▶ **ASSIGNMENT**
Scan the lines below for "none" and copy the matches.

***** DATA

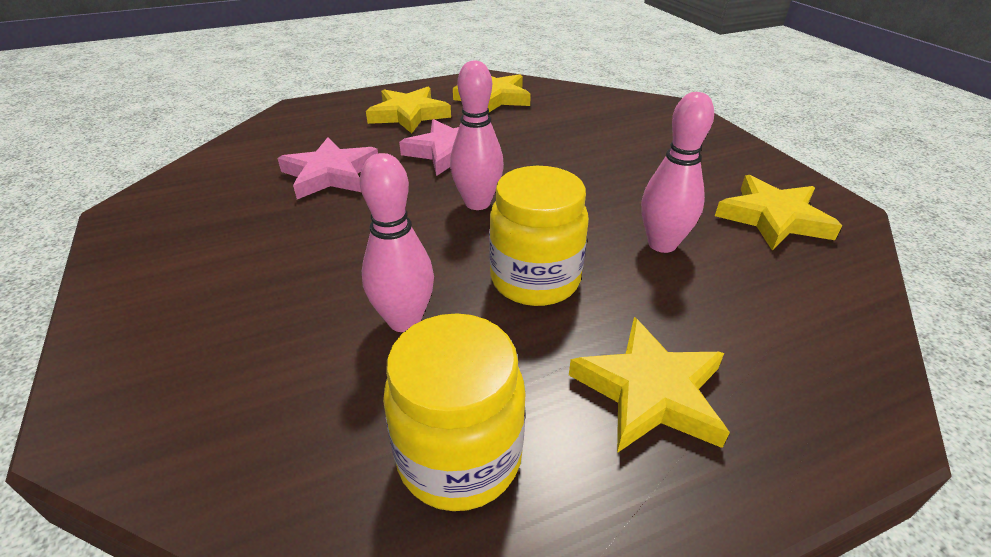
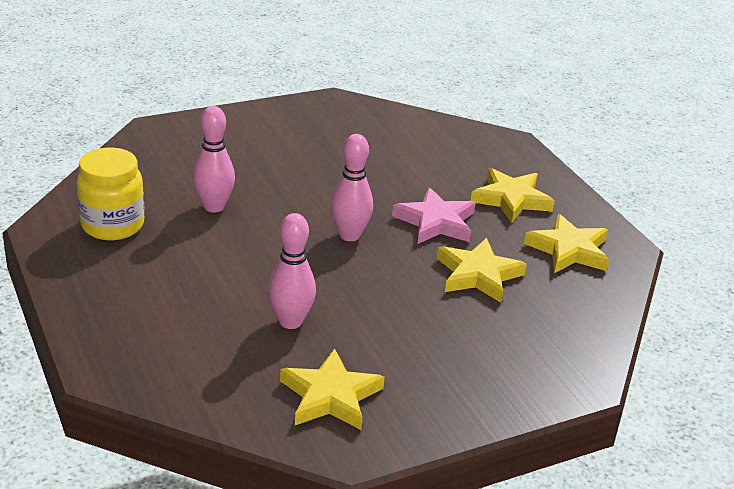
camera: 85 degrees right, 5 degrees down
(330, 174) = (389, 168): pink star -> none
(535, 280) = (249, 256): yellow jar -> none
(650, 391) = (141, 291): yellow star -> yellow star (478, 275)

**********

▶ **ANSWER TO THIS TASK**
(330, 174) = (389, 168): pink star -> none
(535, 280) = (249, 256): yellow jar -> none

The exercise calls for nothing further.